- [WORK INSTRUCTIONS]: Having located "pink semicircle: rotated" in the records below, repeat exactly the line it is on and all subsequent lines, ending with the last.
---------- RECORDS FOR PROCESSING
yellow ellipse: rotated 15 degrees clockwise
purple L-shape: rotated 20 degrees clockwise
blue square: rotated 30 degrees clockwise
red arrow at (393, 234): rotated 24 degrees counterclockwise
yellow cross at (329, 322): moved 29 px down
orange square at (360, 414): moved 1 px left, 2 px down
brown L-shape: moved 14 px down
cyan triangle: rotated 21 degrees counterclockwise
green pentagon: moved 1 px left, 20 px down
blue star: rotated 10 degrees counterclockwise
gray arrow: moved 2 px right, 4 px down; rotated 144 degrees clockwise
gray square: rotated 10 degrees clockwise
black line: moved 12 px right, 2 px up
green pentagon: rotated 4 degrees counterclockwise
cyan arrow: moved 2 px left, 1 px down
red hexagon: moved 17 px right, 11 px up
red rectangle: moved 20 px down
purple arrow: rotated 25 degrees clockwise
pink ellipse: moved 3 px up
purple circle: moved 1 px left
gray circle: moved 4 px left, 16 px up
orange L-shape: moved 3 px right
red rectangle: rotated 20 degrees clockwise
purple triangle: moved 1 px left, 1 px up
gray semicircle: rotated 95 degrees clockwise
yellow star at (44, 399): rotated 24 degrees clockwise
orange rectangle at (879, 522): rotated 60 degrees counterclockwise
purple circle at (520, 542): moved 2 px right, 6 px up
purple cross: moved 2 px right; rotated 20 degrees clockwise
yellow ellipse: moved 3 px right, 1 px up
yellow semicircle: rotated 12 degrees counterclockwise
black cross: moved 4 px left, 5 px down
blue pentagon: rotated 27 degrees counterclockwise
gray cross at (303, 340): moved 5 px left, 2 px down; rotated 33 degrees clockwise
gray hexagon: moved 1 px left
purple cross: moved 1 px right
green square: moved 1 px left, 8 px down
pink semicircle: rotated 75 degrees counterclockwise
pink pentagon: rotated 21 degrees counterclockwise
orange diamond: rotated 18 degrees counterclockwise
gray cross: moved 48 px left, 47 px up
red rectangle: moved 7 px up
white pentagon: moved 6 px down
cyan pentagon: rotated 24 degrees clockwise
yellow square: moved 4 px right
--------------------
- [ANSWER TO THIS PROBLEM]:
pink semicircle: rotated 75 degrees counterclockwise
pink pentagon: rotated 21 degrees counterclockwise
orange diamond: rotated 18 degrees counterclockwise
gray cross: moved 48 px left, 47 px up
red rectangle: moved 7 px up
white pentagon: moved 6 px down
cyan pentagon: rotated 24 degrees clockwise
yellow square: moved 4 px right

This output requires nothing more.